**Exercise directions:** Your answer should be the number of lines in the listing that hold the string "round", with no other words.

**Information provided:**
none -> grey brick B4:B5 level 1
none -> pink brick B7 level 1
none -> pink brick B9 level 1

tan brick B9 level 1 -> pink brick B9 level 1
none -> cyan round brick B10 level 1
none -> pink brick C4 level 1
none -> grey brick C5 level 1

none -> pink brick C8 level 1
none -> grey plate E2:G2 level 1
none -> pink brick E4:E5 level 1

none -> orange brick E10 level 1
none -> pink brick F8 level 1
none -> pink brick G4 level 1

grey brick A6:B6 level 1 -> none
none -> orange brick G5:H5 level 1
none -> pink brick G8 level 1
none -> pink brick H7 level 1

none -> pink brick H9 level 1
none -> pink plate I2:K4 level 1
...
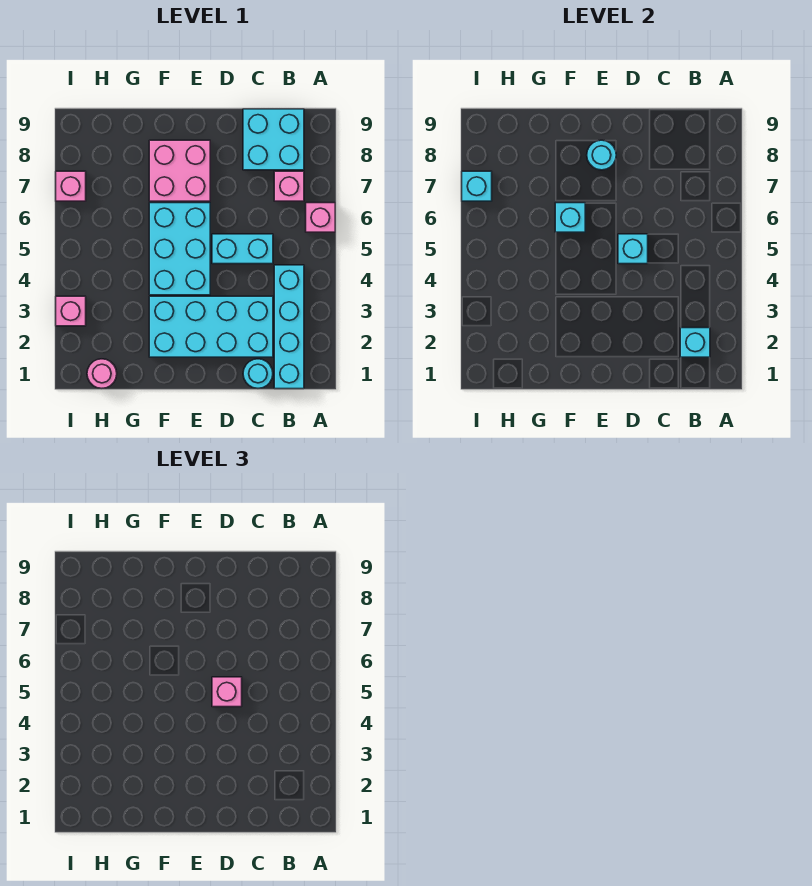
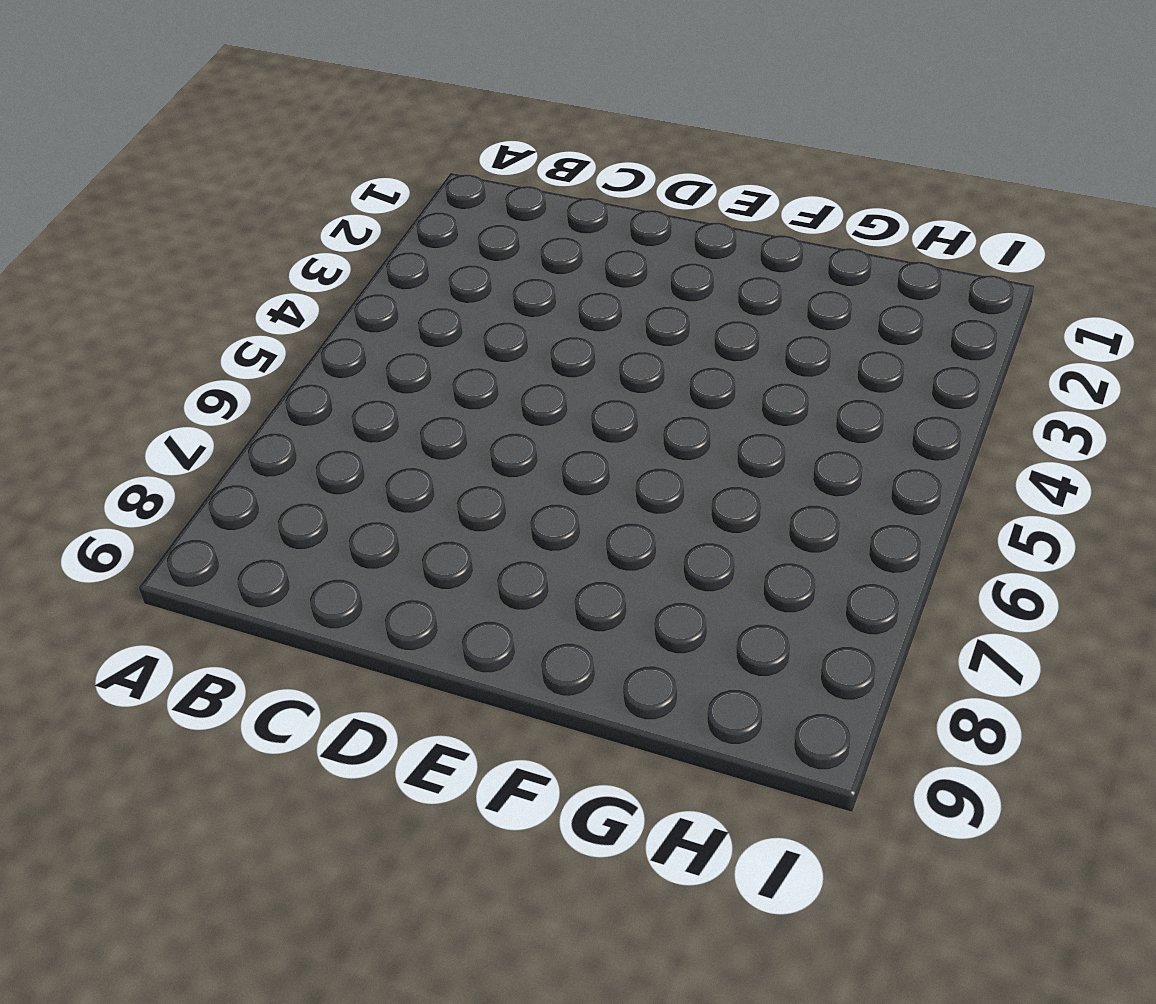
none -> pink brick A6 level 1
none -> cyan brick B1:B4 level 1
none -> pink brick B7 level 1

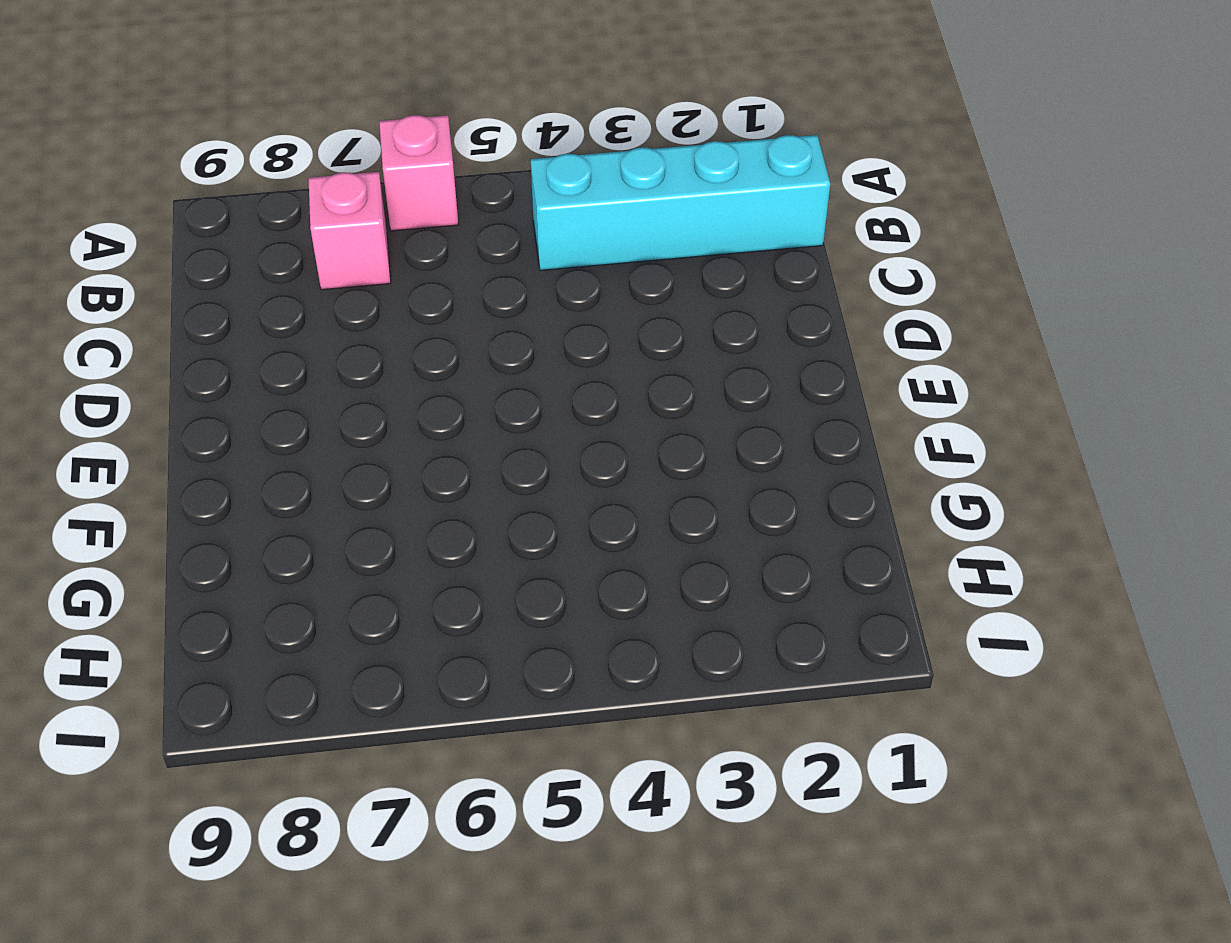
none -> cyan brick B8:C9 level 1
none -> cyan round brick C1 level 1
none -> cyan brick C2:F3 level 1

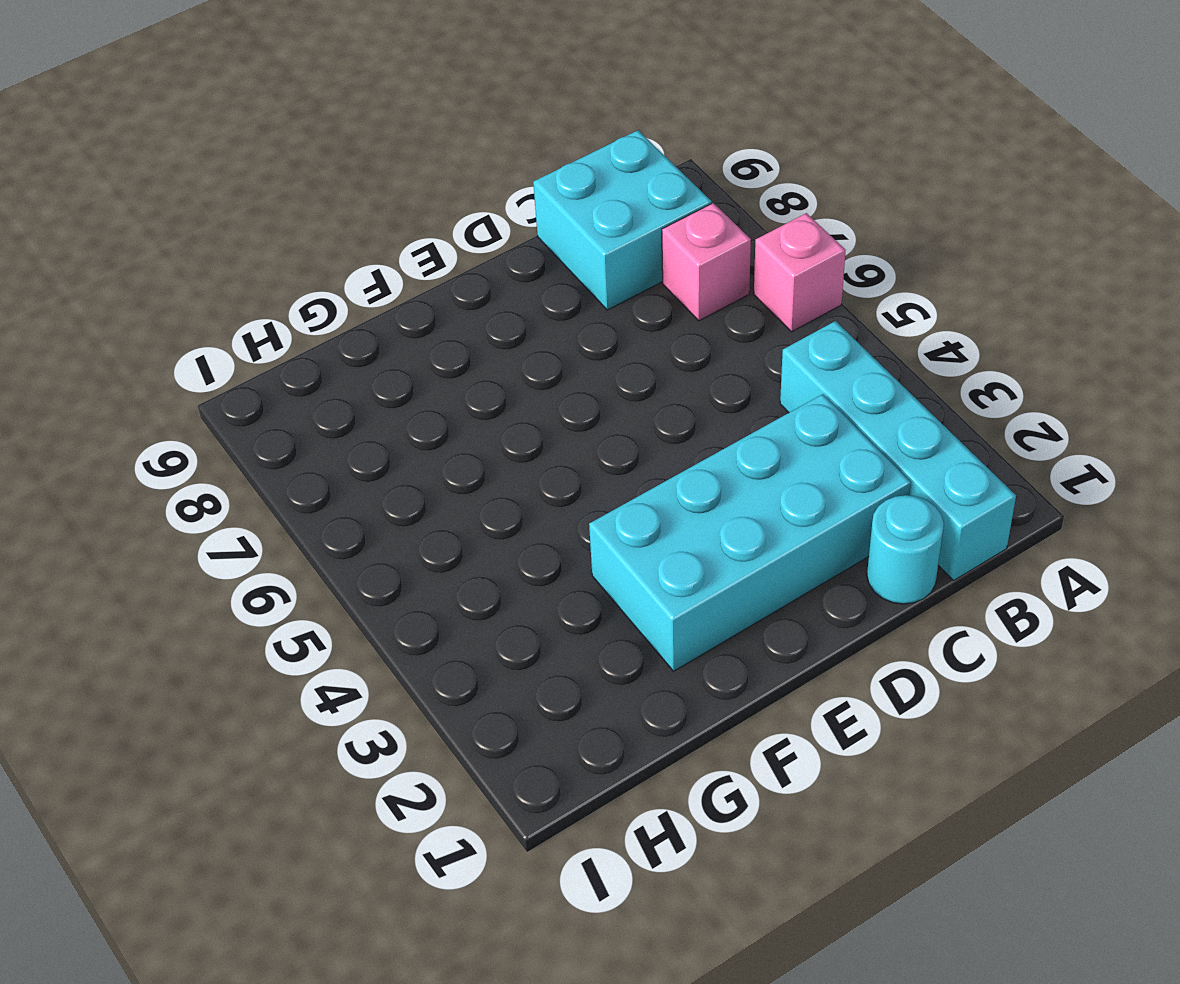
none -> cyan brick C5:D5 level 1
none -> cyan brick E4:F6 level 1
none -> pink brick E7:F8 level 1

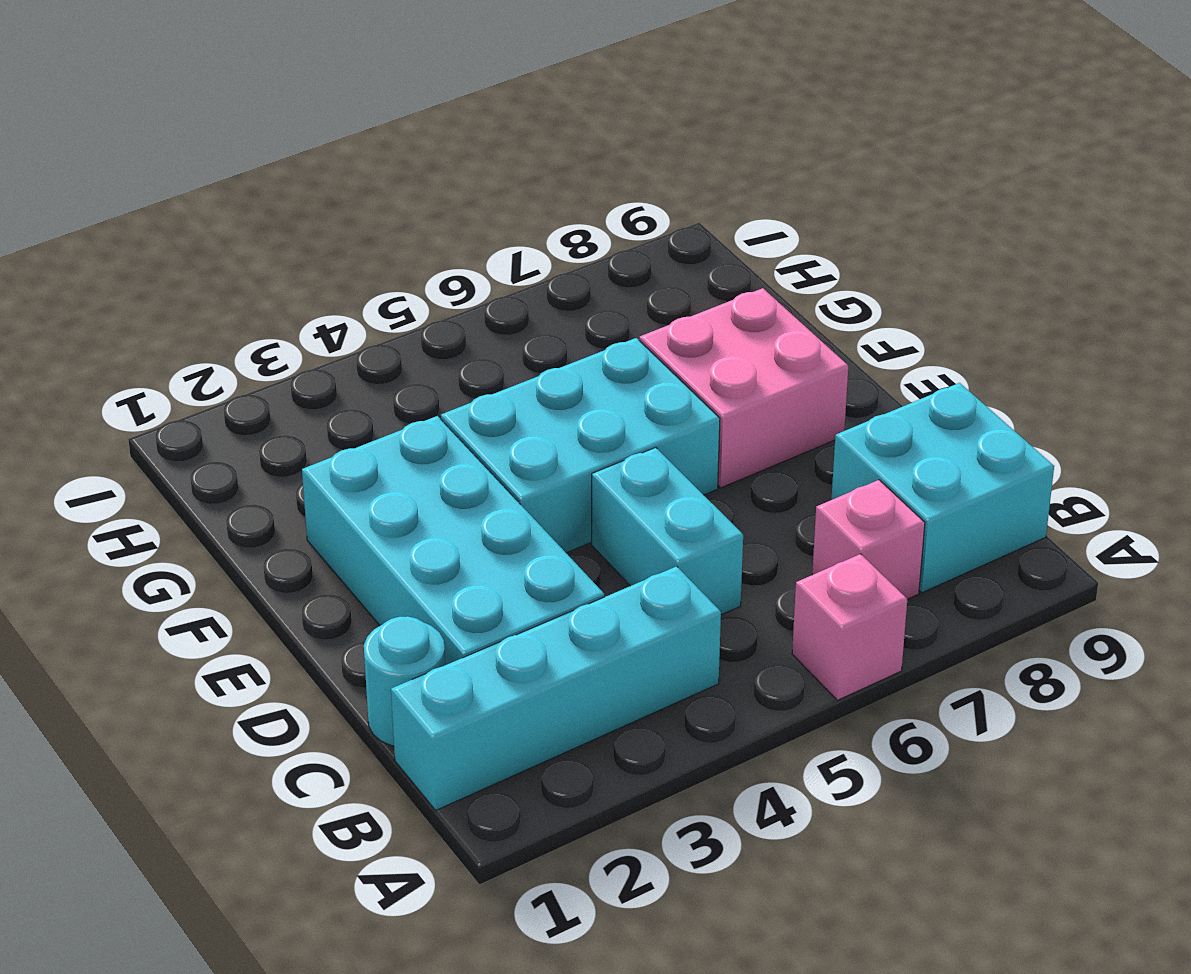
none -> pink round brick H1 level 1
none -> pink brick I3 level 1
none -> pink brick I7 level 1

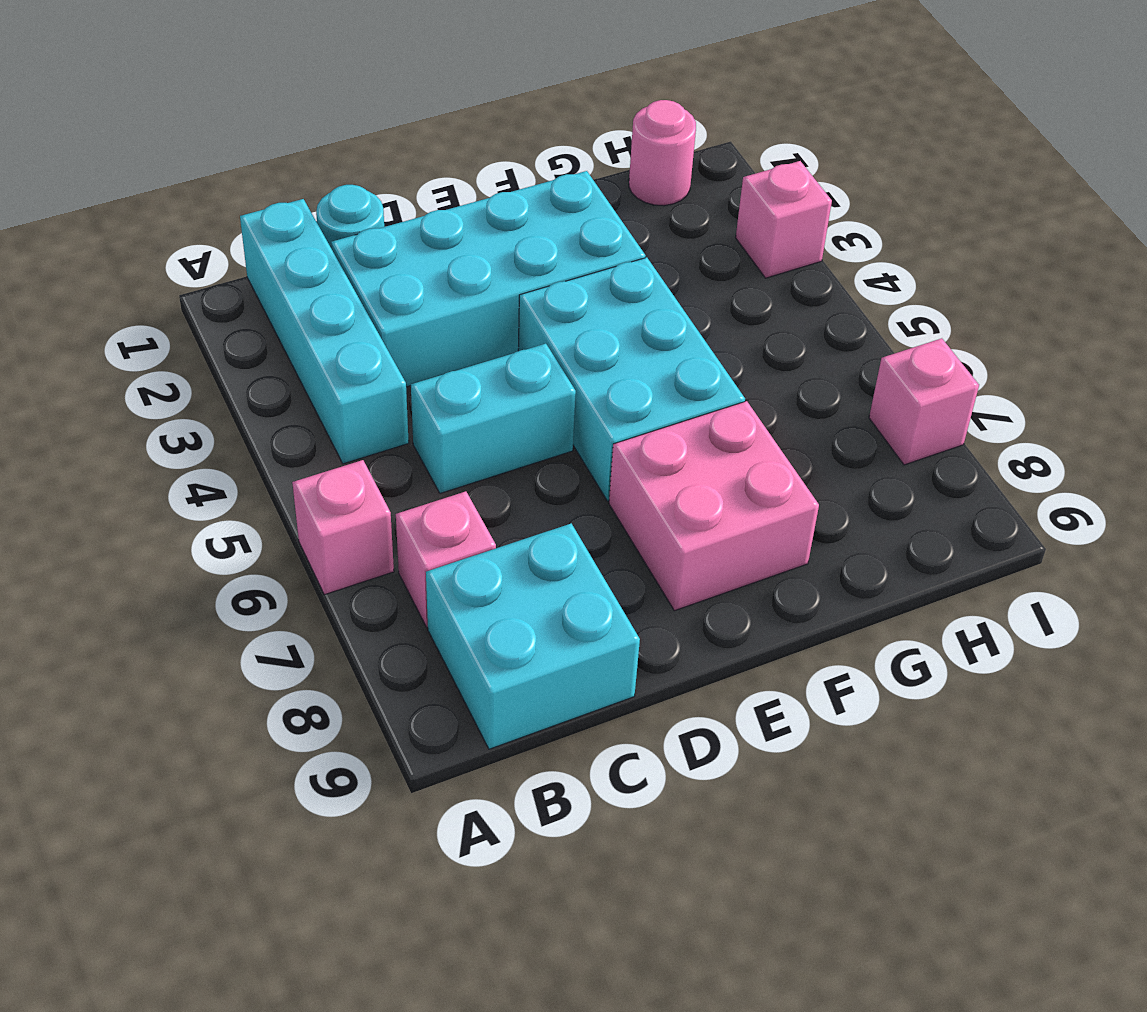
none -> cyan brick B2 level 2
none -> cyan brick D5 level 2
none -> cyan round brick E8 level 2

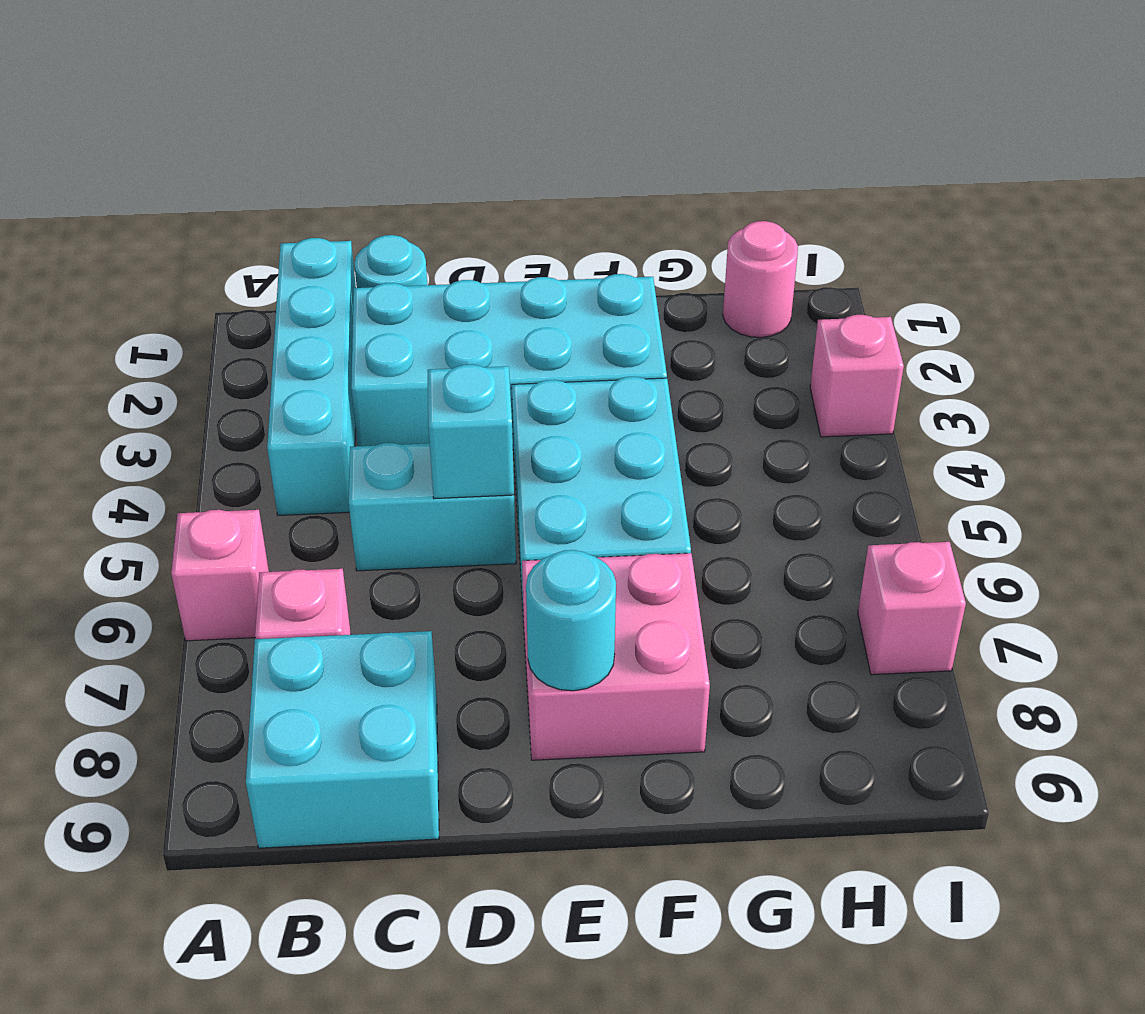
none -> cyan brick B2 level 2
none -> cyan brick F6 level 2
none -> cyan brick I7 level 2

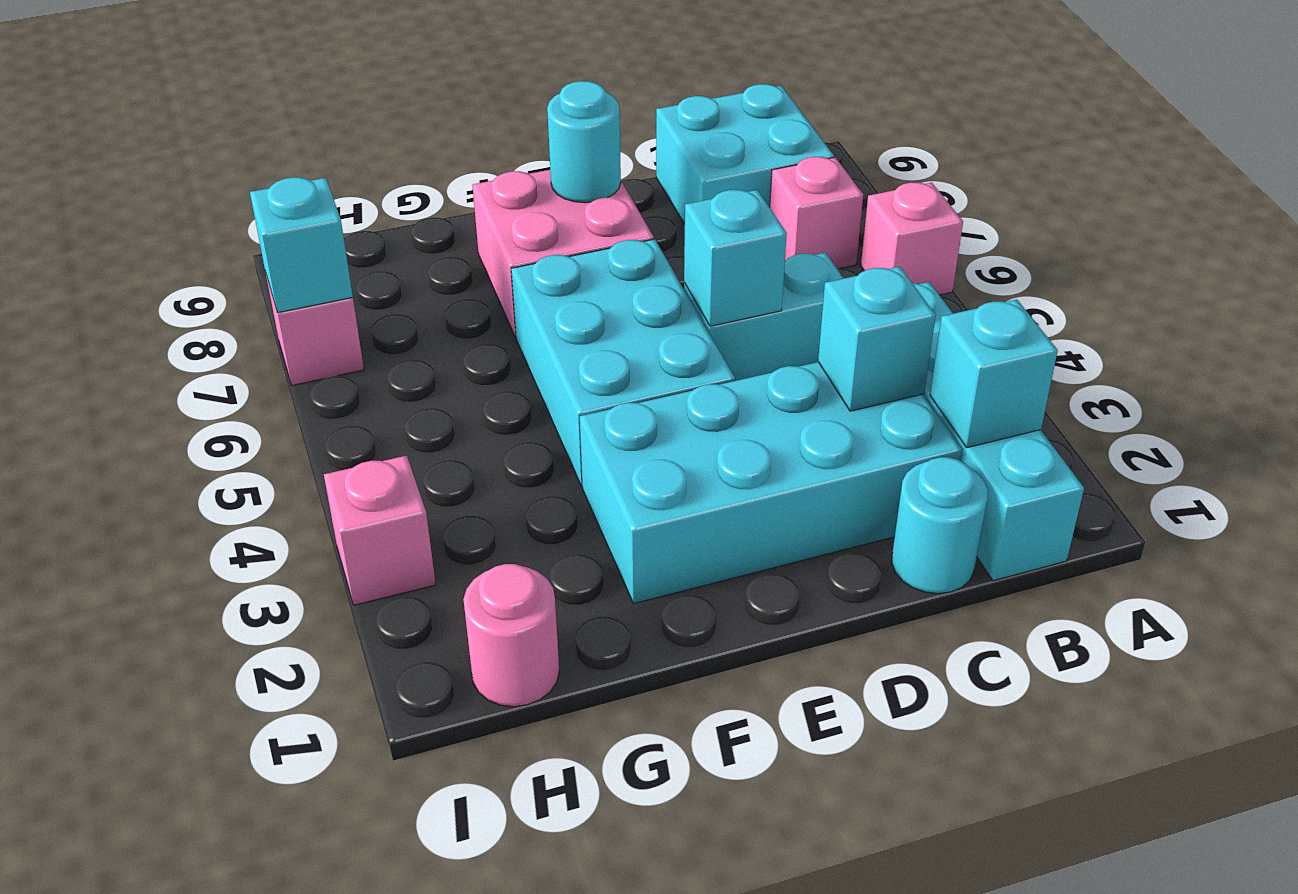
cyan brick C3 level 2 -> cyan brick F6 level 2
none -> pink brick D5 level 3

**Answer for this exercise:** 4